Task directions: Using the material that follows, output exactly the lines from the one containing "(105, 377) = (280, 612): red" through the one containing "(347, 443) = (530, 543): none -> black carton", with both ends kept.

Data for processing:
------------------------------------

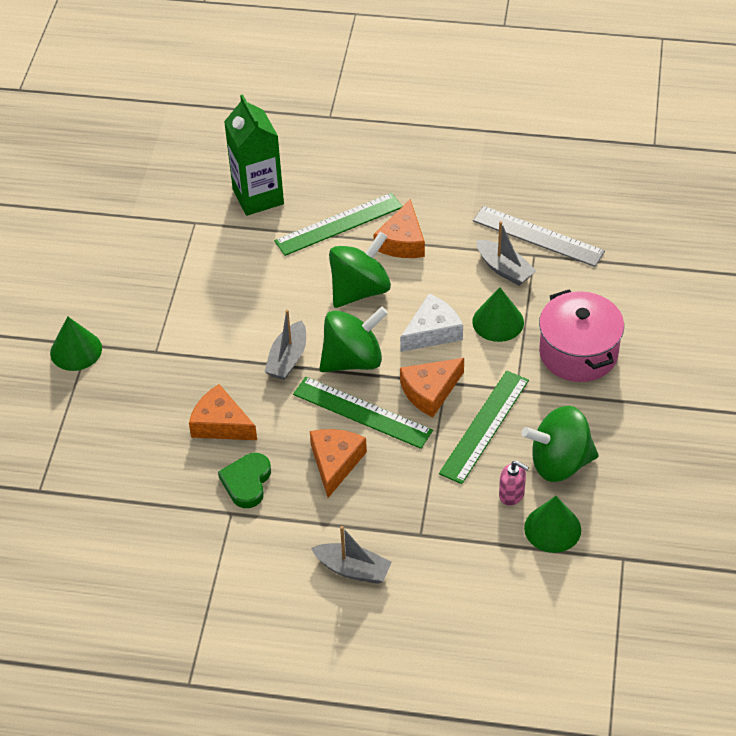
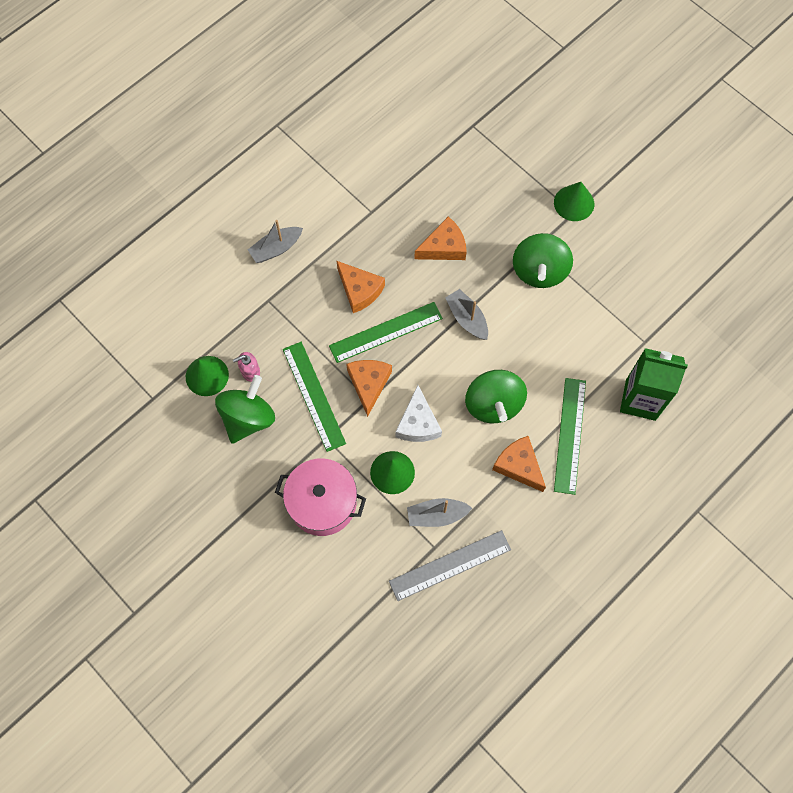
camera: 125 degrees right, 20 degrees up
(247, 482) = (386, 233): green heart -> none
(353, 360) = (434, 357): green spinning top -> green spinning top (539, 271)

------------------------------------

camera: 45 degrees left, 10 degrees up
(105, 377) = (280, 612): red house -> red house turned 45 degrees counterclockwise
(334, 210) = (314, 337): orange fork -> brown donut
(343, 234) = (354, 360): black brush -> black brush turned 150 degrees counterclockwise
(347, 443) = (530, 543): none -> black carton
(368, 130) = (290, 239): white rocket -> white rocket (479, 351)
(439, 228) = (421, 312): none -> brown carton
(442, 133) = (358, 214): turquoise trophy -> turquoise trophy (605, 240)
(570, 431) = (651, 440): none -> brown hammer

------------------------------------

Answer to this exercise:
(105, 377) = (280, 612): red house -> red house turned 45 degrees counterclockwise
(334, 210) = (314, 337): orange fork -> brown donut
(343, 234) = (354, 360): black brush -> black brush turned 150 degrees counterclockwise
(347, 443) = (530, 543): none -> black carton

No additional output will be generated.